Under no circumstances alter the records; copy each one exactly.
== Segment start ==
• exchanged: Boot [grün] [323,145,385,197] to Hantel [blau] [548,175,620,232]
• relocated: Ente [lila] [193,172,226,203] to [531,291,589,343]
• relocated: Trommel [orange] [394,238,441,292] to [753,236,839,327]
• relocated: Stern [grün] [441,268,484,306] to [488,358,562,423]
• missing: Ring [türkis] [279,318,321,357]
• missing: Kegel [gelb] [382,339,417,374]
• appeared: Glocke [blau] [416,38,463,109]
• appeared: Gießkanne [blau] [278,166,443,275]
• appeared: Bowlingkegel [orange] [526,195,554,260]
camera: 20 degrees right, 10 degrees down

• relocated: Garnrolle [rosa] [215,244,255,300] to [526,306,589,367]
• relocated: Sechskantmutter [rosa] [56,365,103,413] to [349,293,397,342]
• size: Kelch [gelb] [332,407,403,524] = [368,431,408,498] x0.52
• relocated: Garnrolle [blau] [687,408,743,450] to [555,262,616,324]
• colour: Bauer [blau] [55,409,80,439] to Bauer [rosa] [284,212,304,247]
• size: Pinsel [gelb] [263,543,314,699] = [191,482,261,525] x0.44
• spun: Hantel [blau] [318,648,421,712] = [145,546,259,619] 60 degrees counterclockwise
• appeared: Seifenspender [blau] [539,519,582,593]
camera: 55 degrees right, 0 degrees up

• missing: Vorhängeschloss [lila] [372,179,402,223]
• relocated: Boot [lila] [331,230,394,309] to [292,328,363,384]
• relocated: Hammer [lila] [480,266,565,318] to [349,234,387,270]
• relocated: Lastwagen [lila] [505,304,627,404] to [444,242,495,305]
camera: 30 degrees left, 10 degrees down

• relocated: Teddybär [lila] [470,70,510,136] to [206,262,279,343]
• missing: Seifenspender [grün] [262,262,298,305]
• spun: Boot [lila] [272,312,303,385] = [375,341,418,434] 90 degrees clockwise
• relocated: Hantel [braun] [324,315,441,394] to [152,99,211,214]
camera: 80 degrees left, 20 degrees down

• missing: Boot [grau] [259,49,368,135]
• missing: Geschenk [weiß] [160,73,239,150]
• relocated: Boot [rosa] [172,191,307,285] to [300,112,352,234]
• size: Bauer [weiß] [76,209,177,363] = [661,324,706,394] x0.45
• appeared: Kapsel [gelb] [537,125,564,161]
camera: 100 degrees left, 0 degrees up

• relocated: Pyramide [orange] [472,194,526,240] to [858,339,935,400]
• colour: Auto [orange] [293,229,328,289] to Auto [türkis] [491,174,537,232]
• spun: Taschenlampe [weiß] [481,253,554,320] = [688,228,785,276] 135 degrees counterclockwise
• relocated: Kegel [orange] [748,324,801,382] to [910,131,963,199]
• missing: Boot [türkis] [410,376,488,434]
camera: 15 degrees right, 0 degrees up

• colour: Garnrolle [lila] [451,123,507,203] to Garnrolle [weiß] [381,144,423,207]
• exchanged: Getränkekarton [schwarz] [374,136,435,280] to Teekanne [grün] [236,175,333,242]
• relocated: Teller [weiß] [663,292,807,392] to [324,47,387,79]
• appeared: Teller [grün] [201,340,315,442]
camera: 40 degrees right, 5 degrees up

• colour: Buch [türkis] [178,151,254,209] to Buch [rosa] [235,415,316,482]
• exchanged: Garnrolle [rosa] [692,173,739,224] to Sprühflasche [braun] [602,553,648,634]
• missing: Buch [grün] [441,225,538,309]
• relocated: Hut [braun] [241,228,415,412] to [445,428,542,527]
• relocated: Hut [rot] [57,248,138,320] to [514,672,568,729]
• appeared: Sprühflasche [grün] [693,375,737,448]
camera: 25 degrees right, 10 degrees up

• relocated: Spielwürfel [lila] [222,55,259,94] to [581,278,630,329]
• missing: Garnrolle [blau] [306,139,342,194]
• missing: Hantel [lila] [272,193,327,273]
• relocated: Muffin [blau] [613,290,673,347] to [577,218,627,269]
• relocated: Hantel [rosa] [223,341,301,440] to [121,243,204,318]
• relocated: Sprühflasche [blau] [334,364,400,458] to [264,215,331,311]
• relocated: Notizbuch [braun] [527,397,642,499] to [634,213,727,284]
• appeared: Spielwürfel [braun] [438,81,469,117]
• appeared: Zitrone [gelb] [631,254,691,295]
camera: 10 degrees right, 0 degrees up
== Segment end ==
◆ Completed task:
• exchanged: Boot [grün] [323,145,385,197] to Hantel [blau] [548,175,620,232]
• relocated: Ente [lila] [193,172,226,203] to [531,291,589,343]
• relocated: Trommel [orange] [394,238,441,292] to [753,236,839,327]
• relocated: Stern [grün] [441,268,484,306] to [488,358,562,423]
• missing: Ring [türkis] [279,318,321,357]
• missing: Kegel [gelb] [382,339,417,374]
• appeared: Glocke [blau] [416,38,463,109]
• appeared: Gießkanne [blau] [278,166,443,275]
• appeared: Bowlingkegel [orange] [526,195,554,260]
camera: 20 degrees right, 10 degrees down

• relocated: Garnrolle [rosa] [215,244,255,300] to [526,306,589,367]
• relocated: Sechskantmutter [rosa] [56,365,103,413] to [349,293,397,342]
• size: Kelch [gelb] [332,407,403,524] = [368,431,408,498] x0.52
• relocated: Garnrolle [blau] [687,408,743,450] to [555,262,616,324]
• colour: Bauer [blau] [55,409,80,439] to Bauer [rosa] [284,212,304,247]
• size: Pinsel [gelb] [263,543,314,699] = [191,482,261,525] x0.44
• spun: Hantel [blau] [318,648,421,712] = [145,546,259,619] 60 degrees counterclockwise
• appeared: Seifenspender [blau] [539,519,582,593]
camera: 55 degrees right, 0 degrees up

• missing: Vorhängeschloss [lila] [372,179,402,223]
• relocated: Boot [lila] [331,230,394,309] to [292,328,363,384]
• relocated: Hammer [lila] [480,266,565,318] to [349,234,387,270]
• relocated: Lastwagen [lila] [505,304,627,404] to [444,242,495,305]
camera: 30 degrees left, 10 degrees down

• relocated: Teddybär [lila] [470,70,510,136] to [206,262,279,343]
• missing: Seifenspender [grün] [262,262,298,305]
• spun: Boot [lila] [272,312,303,385] = [375,341,418,434] 90 degrees clockwise
• relocated: Hantel [braun] [324,315,441,394] to [152,99,211,214]
camera: 80 degrees left, 20 degrees down

• missing: Boot [grau] [259,49,368,135]
• missing: Geschenk [weiß] [160,73,239,150]
• relocated: Boot [rosa] [172,191,307,285] to [300,112,352,234]
• size: Bauer [weiß] [76,209,177,363] = [661,324,706,394] x0.45
• appeared: Kapsel [gelb] [537,125,564,161]
camera: 100 degrees left, 0 degrees up

• relocated: Pyramide [orange] [472,194,526,240] to [858,339,935,400]
• colour: Auto [orange] [293,229,328,289] to Auto [türkis] [491,174,537,232]
• spun: Taschenlampe [weiß] [481,253,554,320] = [688,228,785,276] 135 degrees counterclockwise
• relocated: Kegel [orange] [748,324,801,382] to [910,131,963,199]
• missing: Boot [türkis] [410,376,488,434]
camera: 15 degrees right, 0 degrees up

• colour: Garnrolle [lila] [451,123,507,203] to Garnrolle [weiß] [381,144,423,207]
• exchanged: Getränkekarton [schwarz] [374,136,435,280] to Teekanne [grün] [236,175,333,242]
• relocated: Teller [weiß] [663,292,807,392] to [324,47,387,79]
• appeared: Teller [grün] [201,340,315,442]
camera: 40 degrees right, 5 degrees up

• colour: Buch [türkis] [178,151,254,209] to Buch [rosa] [235,415,316,482]
• exchanged: Garnrolle [rosa] [692,173,739,224] to Sprühflasche [braun] [602,553,648,634]
• missing: Buch [grün] [441,225,538,309]
• relocated: Hut [braun] [241,228,415,412] to [445,428,542,527]
• relocated: Hut [rot] [57,248,138,320] to [514,672,568,729]
• appeared: Sprühflasche [grün] [693,375,737,448]
camera: 25 degrees right, 10 degrees up

• relocated: Spielwürfel [lila] [222,55,259,94] to [581,278,630,329]
• missing: Garnrolle [blau] [306,139,342,194]
• missing: Hantel [lila] [272,193,327,273]
• relocated: Muffin [blau] [613,290,673,347] to [577,218,627,269]
• relocated: Hantel [rosa] [223,341,301,440] to [121,243,204,318]
• relocated: Sprühflasche [blau] [334,364,400,458] to [264,215,331,311]
• relocated: Notizbuch [braun] [527,397,642,499] to [634,213,727,284]
• appeared: Spielwürfel [braun] [438,81,469,117]
• appeared: Zitrone [gelb] [631,254,691,295]
camera: 10 degrees right, 0 degrees up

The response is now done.